* [EXERCISE INSTRUCTIONS] Your reply should be an exact copy of every entry, with the pictures removed.

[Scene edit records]

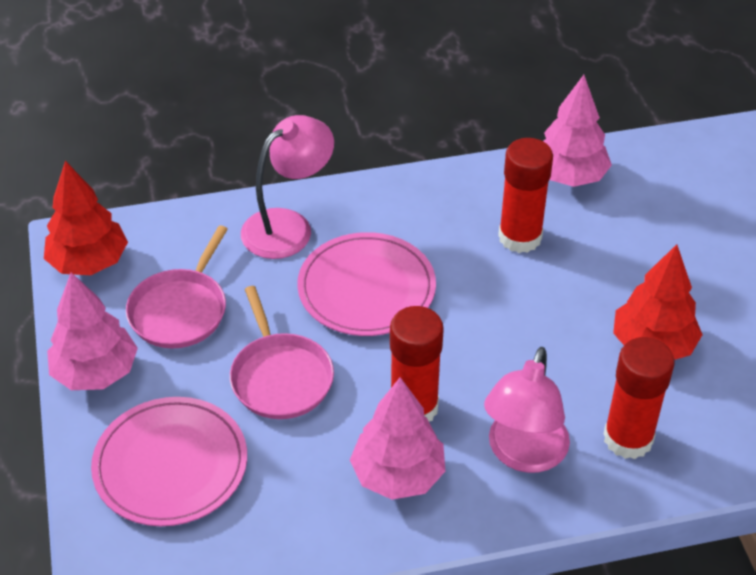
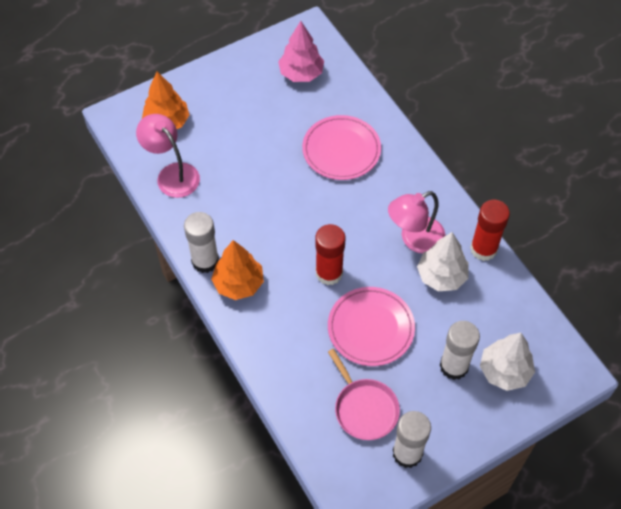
orange tree: 0 -> 2
pink pan: 2 -> 1
pink tree: 3 -> 1
red glue stick: 3 -> 2
red tree: 2 -> 0
white glue stick: 0 -> 3
white tree: 0 -> 2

* [YOUR SOLUTION]
orange tree: 0 -> 2
pink pan: 2 -> 1
pink tree: 3 -> 1
red glue stick: 3 -> 2
red tree: 2 -> 0
white glue stick: 0 -> 3
white tree: 0 -> 2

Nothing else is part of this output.